WHAT YOU SHOULD DO: Please set down only the lines between the line containing "(111, 263) = (287, 109): red" and the end of the records, inclusive, exactly as they stand.

Records from a dataset
══════════

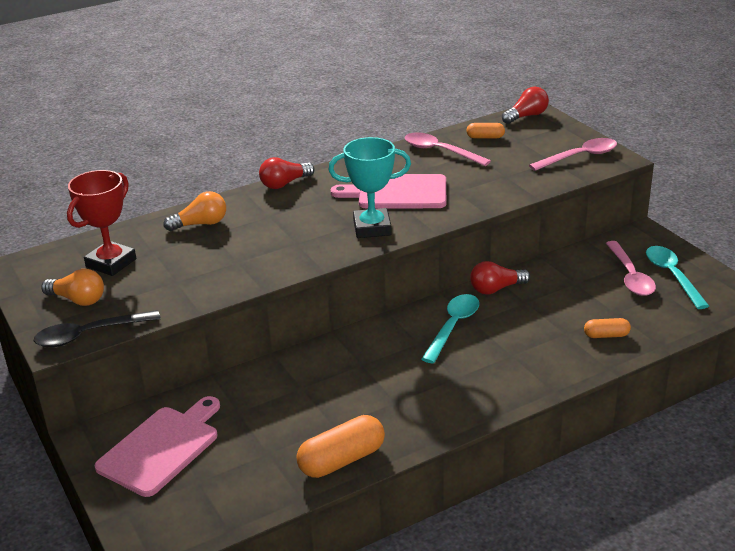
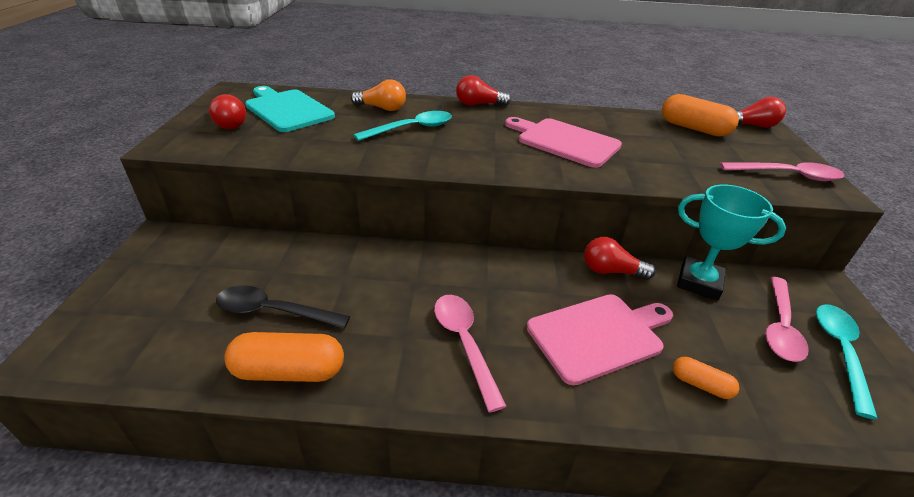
camera: 30 degrees right, 5 degrees up
(78, 300) = (229, 123): orange light bulb -> red light bulb
(89, 335) = (194, 149): black spoon -> black spoon (273, 311)
(111, 263) = (287, 109): red trophy -> turquoise cutting board
(161, 448) = (186, 271): pink cutting board -> pink cutting board (598, 335)
(372, 228) = (509, 159): turquoise trophy -> turquoise trophy (699, 282)
(440, 151) = (638, 125): pink spoon -> pink spoon (464, 343)
(453, 327) = (534, 288): turquoise spoon -> turquoise spoon (412, 129)
(485, 137) = (693, 128): orange capsule -> orange capsule, size x1.82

══════════

ANSWER BELOW:
(111, 263) = (287, 109): red trophy -> turquoise cutting board
(161, 448) = (186, 271): pink cutting board -> pink cutting board (598, 335)
(372, 228) = (509, 159): turquoise trophy -> turquoise trophy (699, 282)
(440, 151) = (638, 125): pink spoon -> pink spoon (464, 343)
(453, 327) = (534, 288): turquoise spoon -> turquoise spoon (412, 129)
(485, 137) = (693, 128): orange capsule -> orange capsule, size x1.82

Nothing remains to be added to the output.